### YOUR OBJECTIVE
In the entries below, find the line with "blue rectangle: (27, 13)" and the line with "red cross: (161, 246) -> (174, 263), moved"; copy them and every line between them exactly, but not the pictures.

### PROVIDED DATA
----

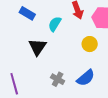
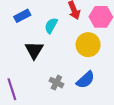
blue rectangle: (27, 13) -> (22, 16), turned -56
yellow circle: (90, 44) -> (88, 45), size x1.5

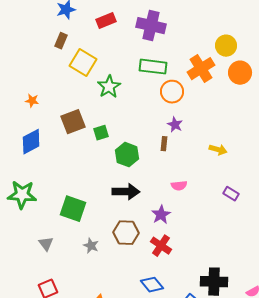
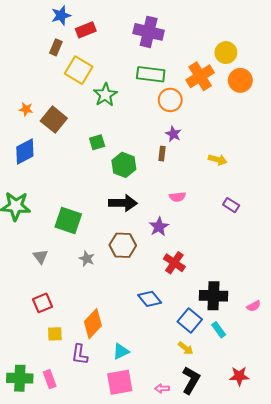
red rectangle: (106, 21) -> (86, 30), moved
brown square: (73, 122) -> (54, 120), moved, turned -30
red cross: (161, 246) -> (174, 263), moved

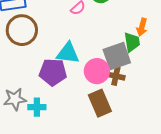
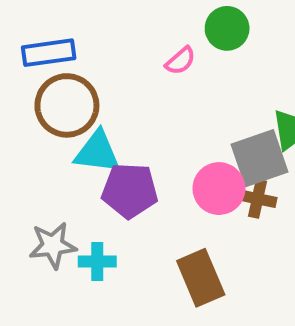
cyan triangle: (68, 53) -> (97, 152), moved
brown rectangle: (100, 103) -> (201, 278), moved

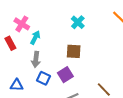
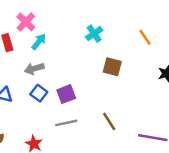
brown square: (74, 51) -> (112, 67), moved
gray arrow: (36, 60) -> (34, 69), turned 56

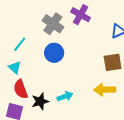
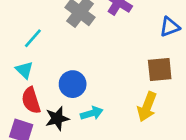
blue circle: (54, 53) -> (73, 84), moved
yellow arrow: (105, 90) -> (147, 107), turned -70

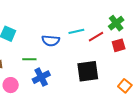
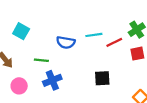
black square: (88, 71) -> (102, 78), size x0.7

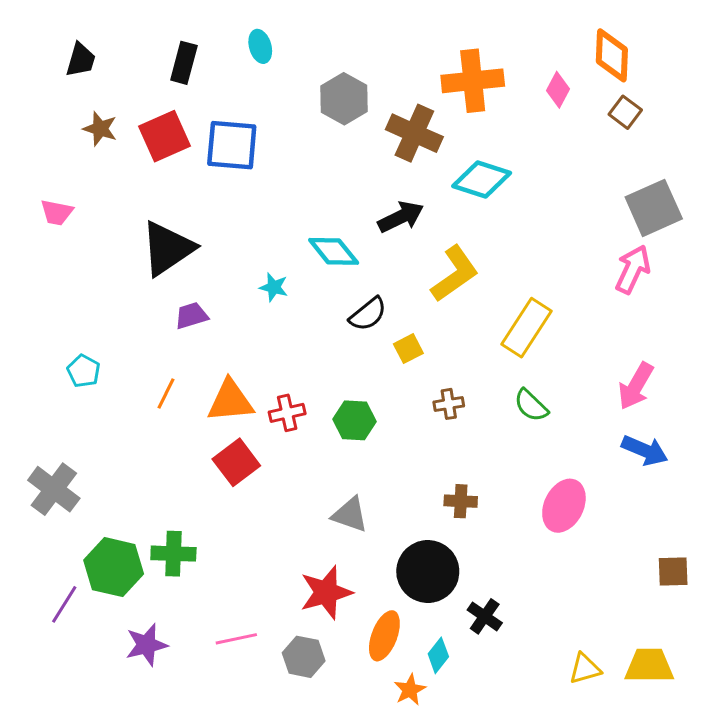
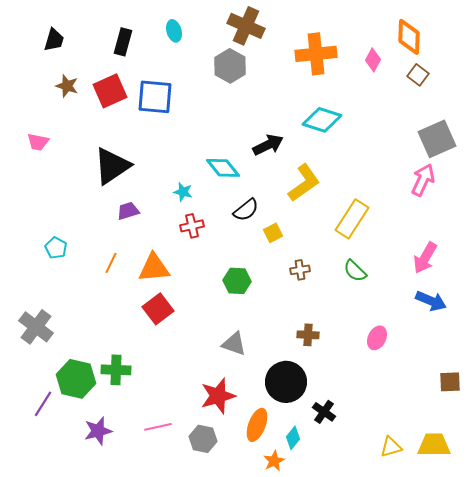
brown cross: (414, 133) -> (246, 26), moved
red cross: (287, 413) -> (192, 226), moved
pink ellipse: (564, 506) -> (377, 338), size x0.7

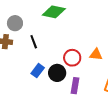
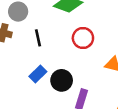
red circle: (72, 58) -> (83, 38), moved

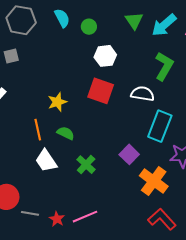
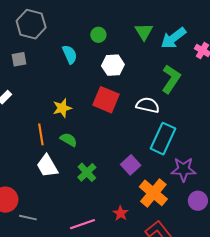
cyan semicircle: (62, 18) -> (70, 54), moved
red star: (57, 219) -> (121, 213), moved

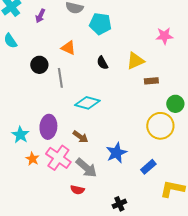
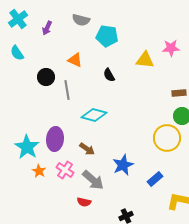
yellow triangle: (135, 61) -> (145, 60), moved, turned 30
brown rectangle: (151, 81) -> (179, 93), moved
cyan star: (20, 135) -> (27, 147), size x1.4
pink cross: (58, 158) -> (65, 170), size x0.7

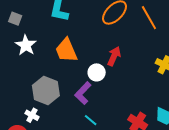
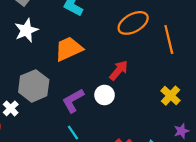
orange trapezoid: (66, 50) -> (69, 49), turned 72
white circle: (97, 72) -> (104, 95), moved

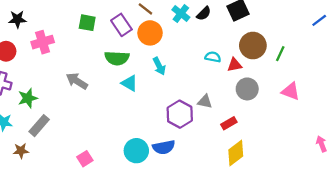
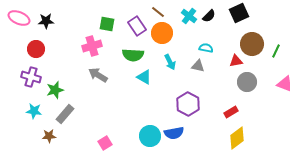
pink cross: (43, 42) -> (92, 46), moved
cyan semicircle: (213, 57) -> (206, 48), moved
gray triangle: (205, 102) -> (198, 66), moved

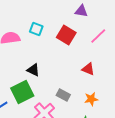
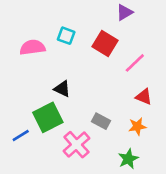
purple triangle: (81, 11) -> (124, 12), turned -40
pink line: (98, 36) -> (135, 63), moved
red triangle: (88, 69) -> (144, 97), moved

----

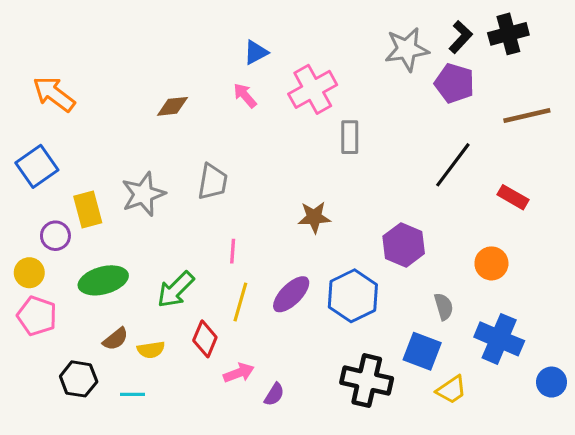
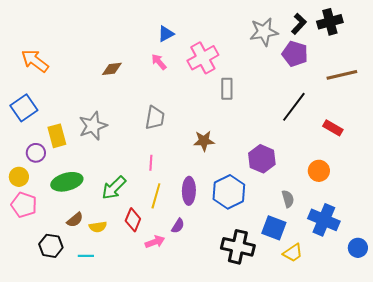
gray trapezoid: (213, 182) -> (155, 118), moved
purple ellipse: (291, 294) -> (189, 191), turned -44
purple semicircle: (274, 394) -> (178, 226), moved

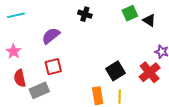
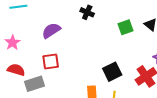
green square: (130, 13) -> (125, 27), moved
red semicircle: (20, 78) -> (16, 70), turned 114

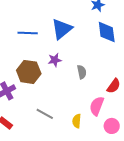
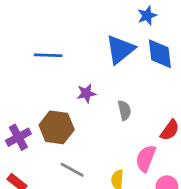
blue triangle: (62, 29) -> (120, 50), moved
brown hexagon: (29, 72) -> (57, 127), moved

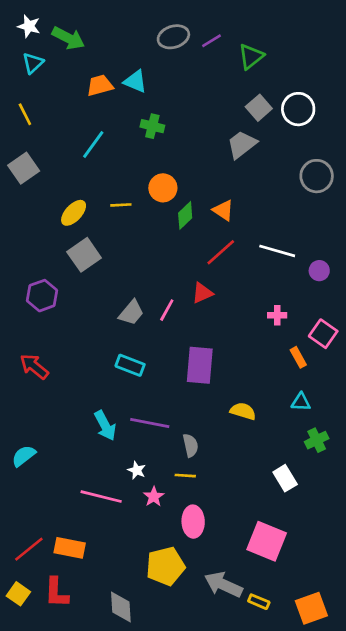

----

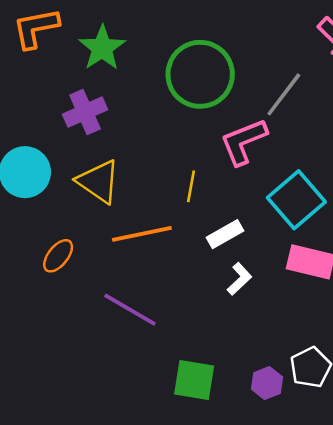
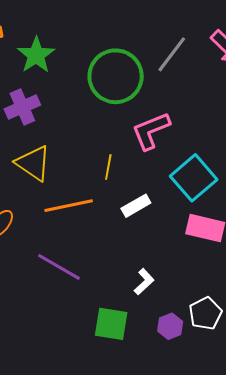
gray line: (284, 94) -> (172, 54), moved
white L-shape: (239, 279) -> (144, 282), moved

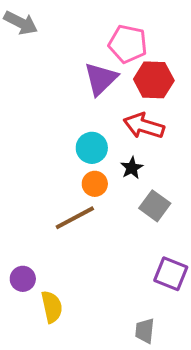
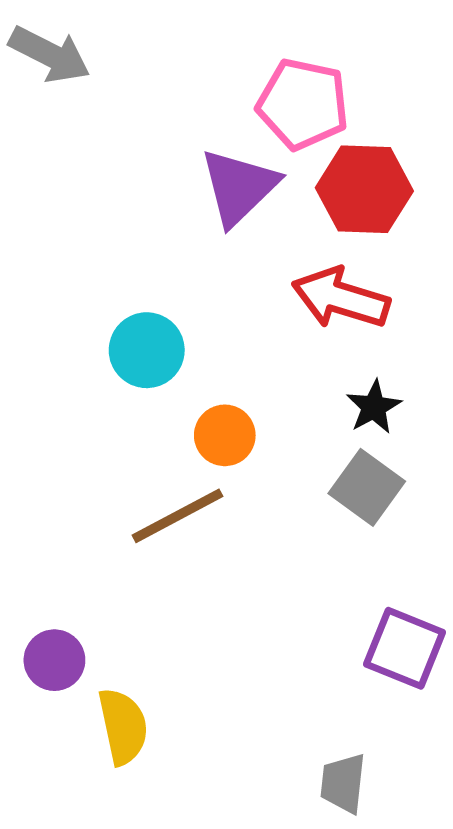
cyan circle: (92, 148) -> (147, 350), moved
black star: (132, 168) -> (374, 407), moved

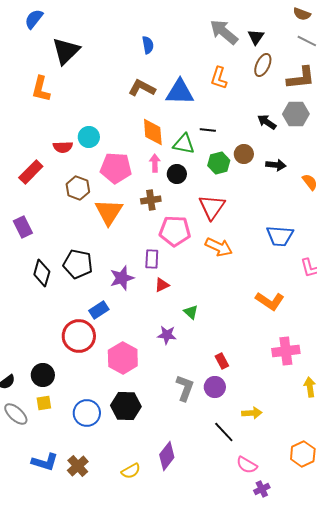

----

### YOUR RESPONSE
blue rectangle: (27, 13) -> (22, 16), turned -56
yellow circle: (90, 44) -> (88, 45), size x1.5

red rectangle: (106, 21) -> (86, 30), moved
brown square: (73, 122) -> (54, 120), moved, turned -30
red cross: (161, 246) -> (174, 263), moved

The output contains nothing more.